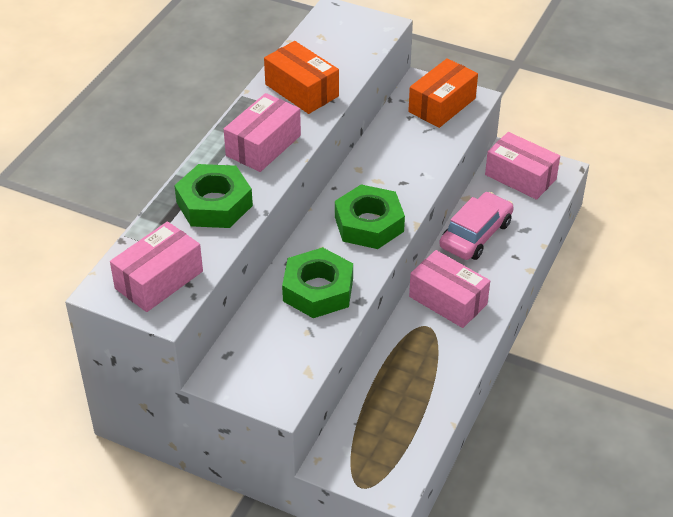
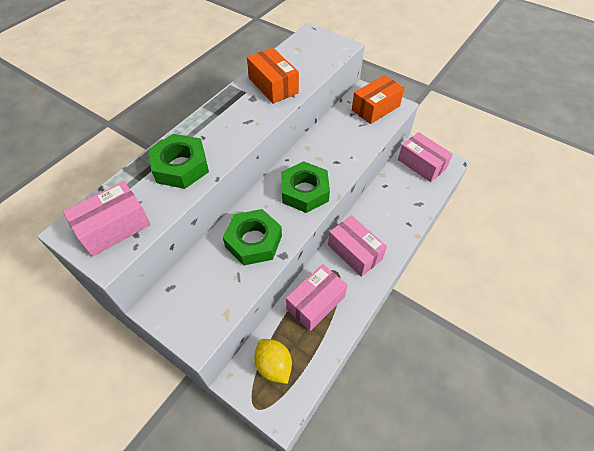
camera: 10 degrees right, 10 degrees up
(263, 145) = (233, 124): pink box -> pink box (315, 302)
(371, 441) = (273, 365): none -> yellow lemon
(476, 235) = (383, 203): pink car -> none

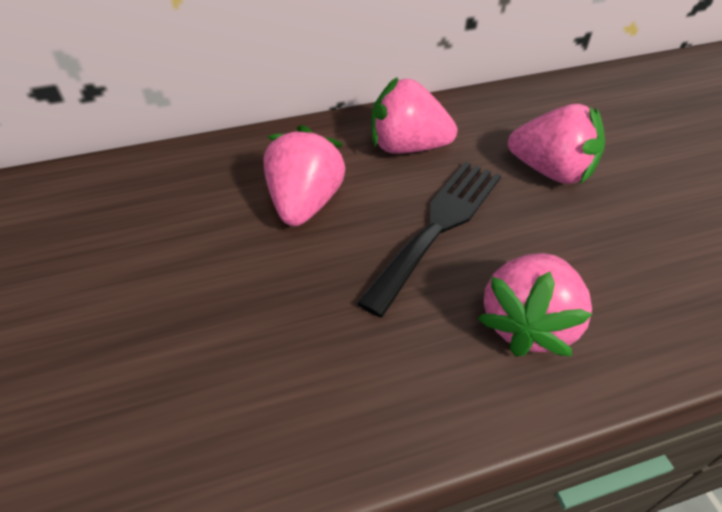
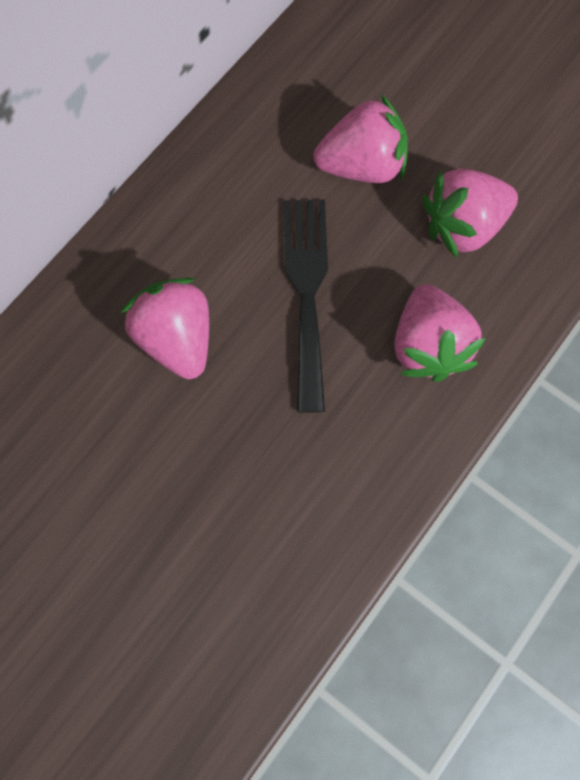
camera: 35 degrees left, 25 degrees up
(407, 147) = (218, 211): pink strawberry -> pink strawberry (463, 226)

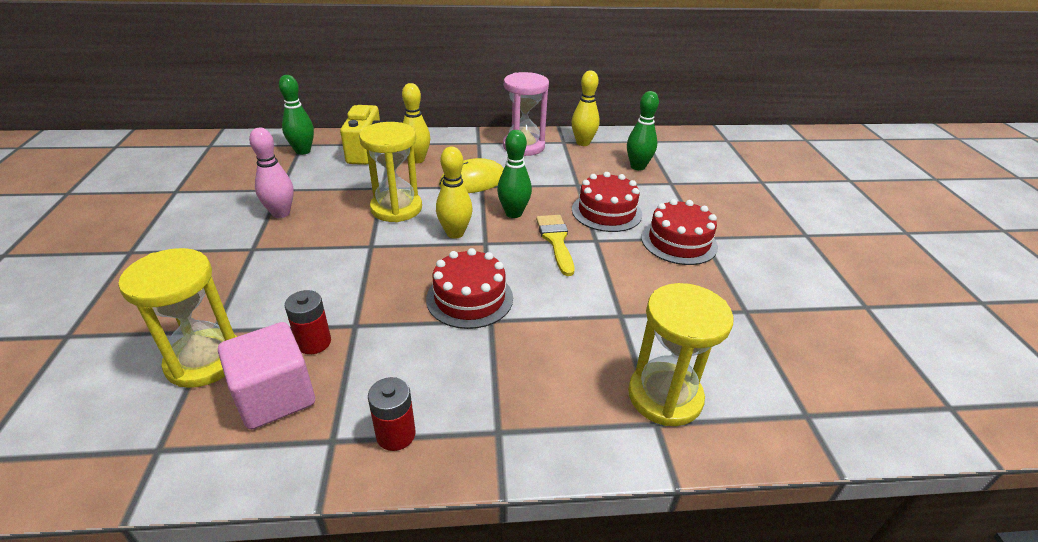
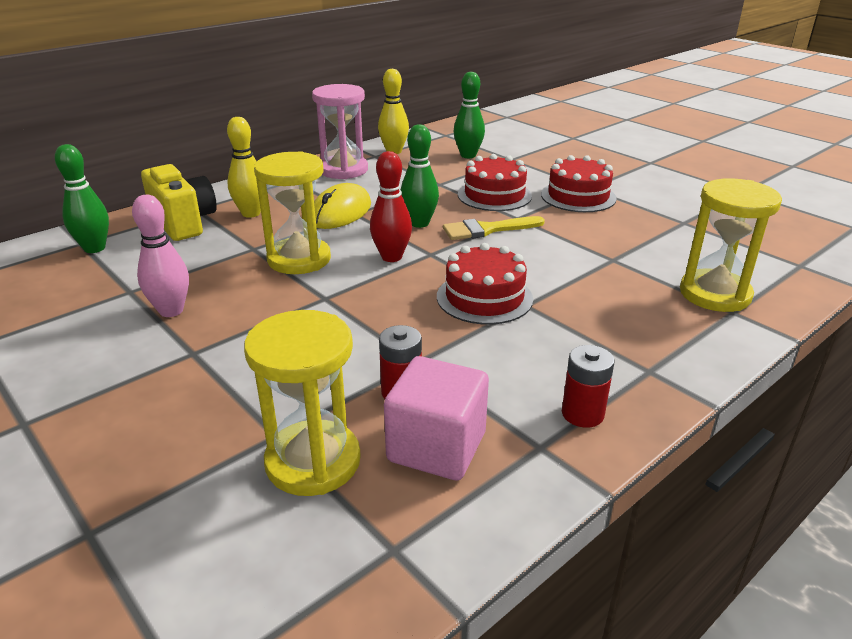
camera: 35 degrees left, 5 degrees down
(455, 233) = (391, 257): yellow bowling pin -> red bowling pin
(556, 240) = (487, 230): yellow brush -> yellow brush turned 60 degrees counterclockwise

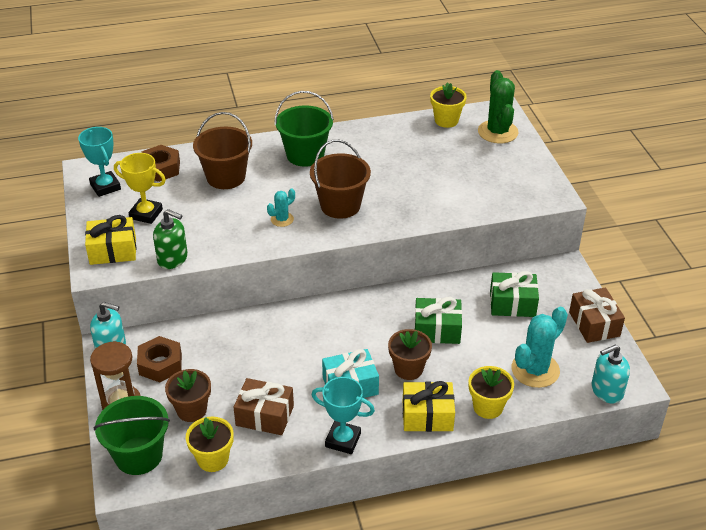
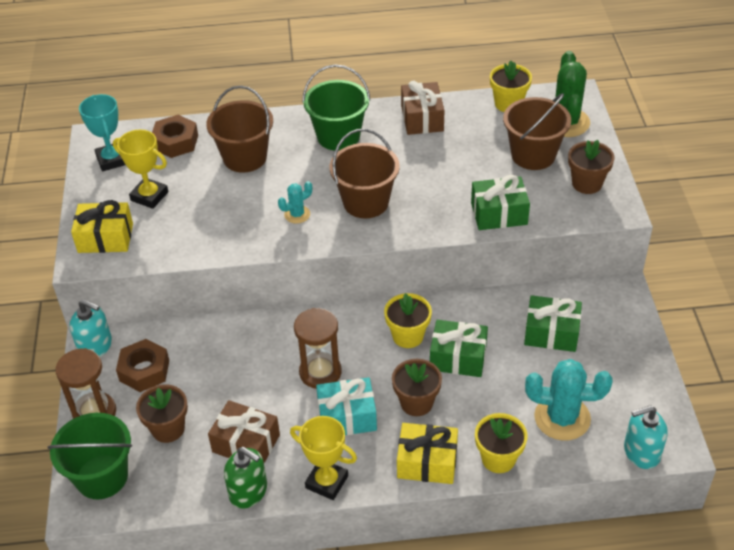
camera: 10 degrees right, 5 degrees up
(173, 259) = (168, 253): green soap dispenser -> green soap dispenser (248, 491)
(213, 459) = (180, 489): yellow flower pot -> yellow flower pot (408, 336)
(319, 352) = (320, 372): none -> brown hourglass
(343, 440) = (327, 482): turquoise trophy -> yellow trophy
(456, 206) = (499, 214): none -> green gift
(476, 159) = (533, 155): none -> brown bucket
(525, 178) = (587, 184): none -> brown flower pot
(535, 370) = (562, 418): turquoise cactus -> turquoise cactus turned 45 degrees clockwise
(594, 324) = (643, 367): brown gift -> brown gift (422, 118)

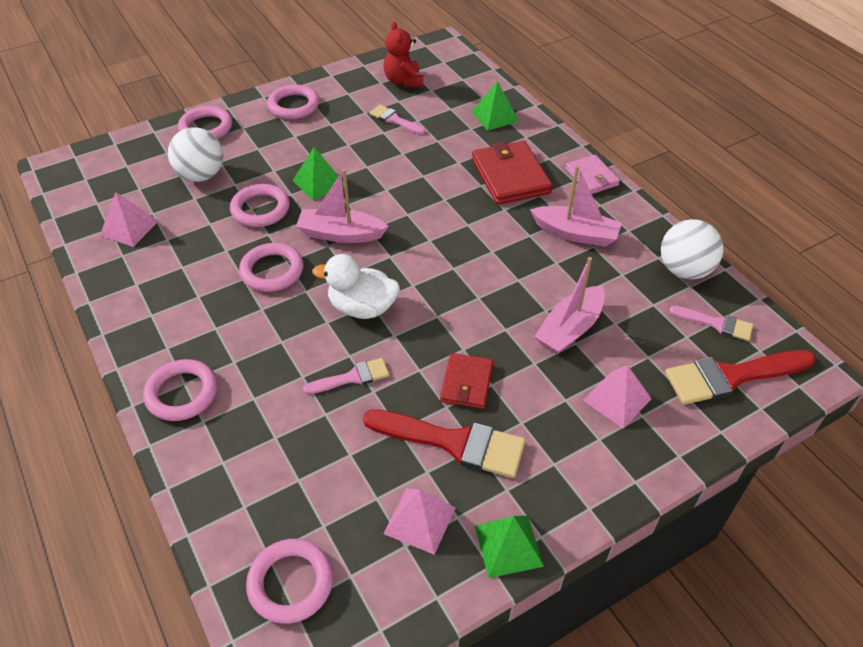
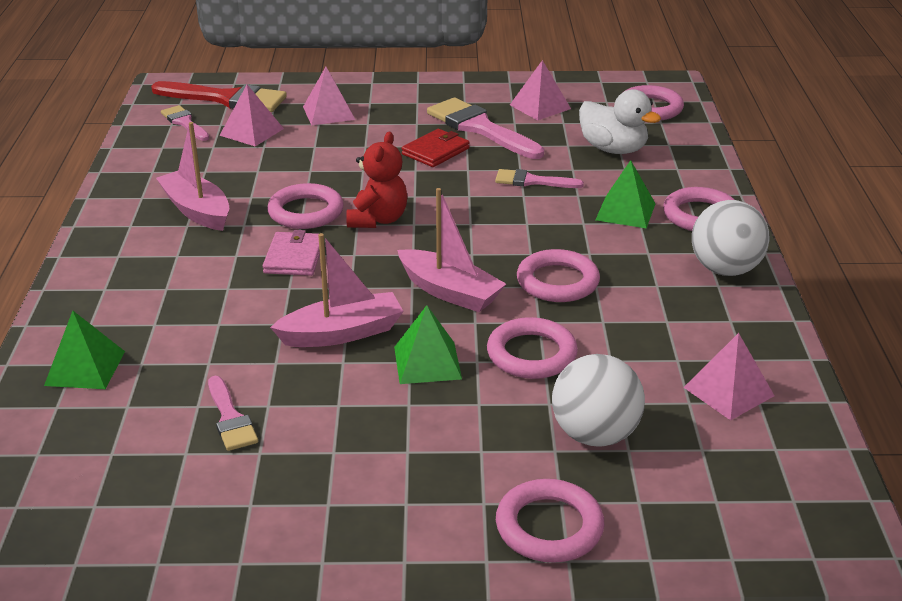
camera: 150 degrees left, 15 degrees down
(294, 106) = (365, 514): pink ring -> pink ring (306, 212)
(362, 308) = (482, 222): white duck -> white duck (613, 149)
(403, 81) = (133, 489): red teddy bear -> red teddy bear (378, 220)
(454, 442) = (480, 128): red brush -> pink brush
(508, 545) = (489, 84): green pyramid -> green pyramid (625, 211)
(510, 176) = (180, 285): red wallet -> none
(570, 328) = (307, 154): pink boat -> pink boat (341, 333)
(591, 177) = (93, 252): pink wallet -> pink wallet (294, 257)
(648, 337) = (251, 132): none -> pink pyramid
(684, 270) = (147, 156): white ball -> white ball (725, 269)

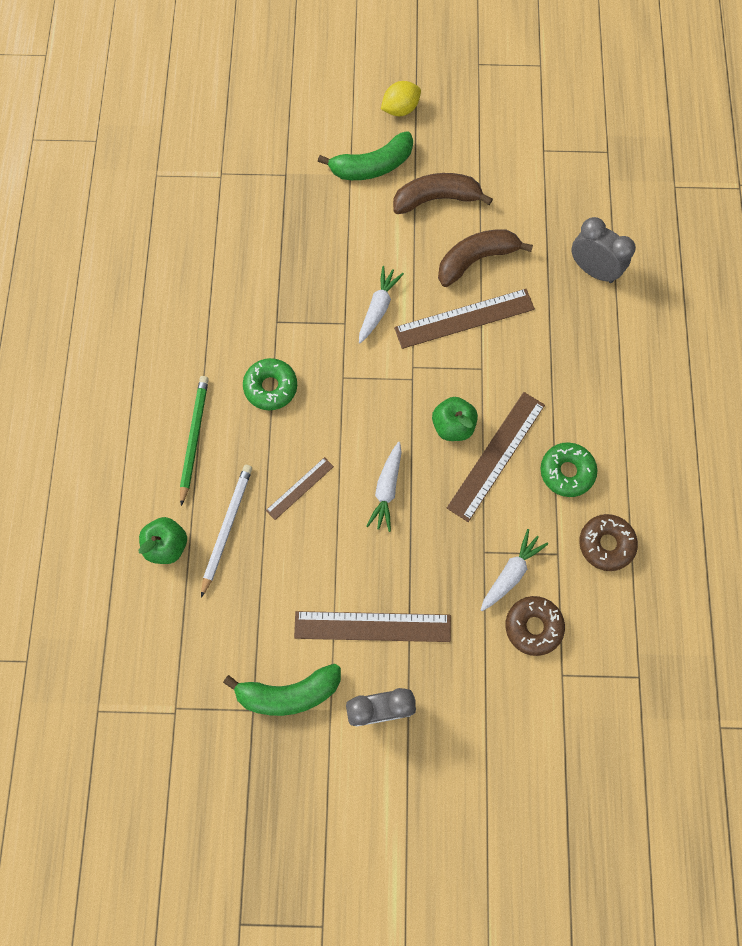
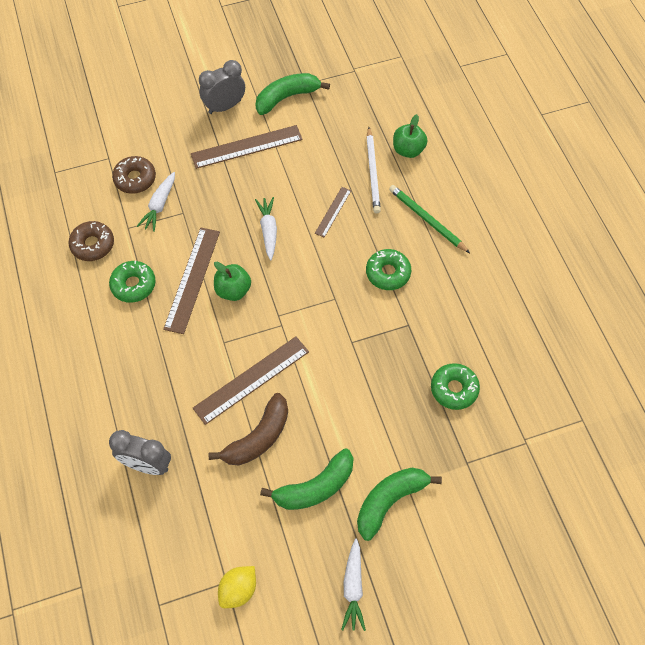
camera: 160 degrees right, 10 degrees down
(194, 438) = (427, 220): green pencil -> green pencil turned 150 degrees clockwise
(263, 242) = (454, 389): none -> green donut
(378, 308) = (328, 364): white carrot -> white carrot (353, 587)
(400, 109) = (388, 578): yellow lemon -> yellow lemon (238, 589)
(436, 199) = (315, 487): brown banana -> green banana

§ **Task statement**
In the records above, copy exactly the lines from the one that contains "(194, 438) = (427, 220): green" through the last, and nothing else.

§ **Task solution**
(194, 438) = (427, 220): green pencil -> green pencil turned 150 degrees clockwise
(263, 242) = (454, 389): none -> green donut
(378, 308) = (328, 364): white carrot -> white carrot (353, 587)
(400, 109) = (388, 578): yellow lemon -> yellow lemon (238, 589)
(436, 199) = (315, 487): brown banana -> green banana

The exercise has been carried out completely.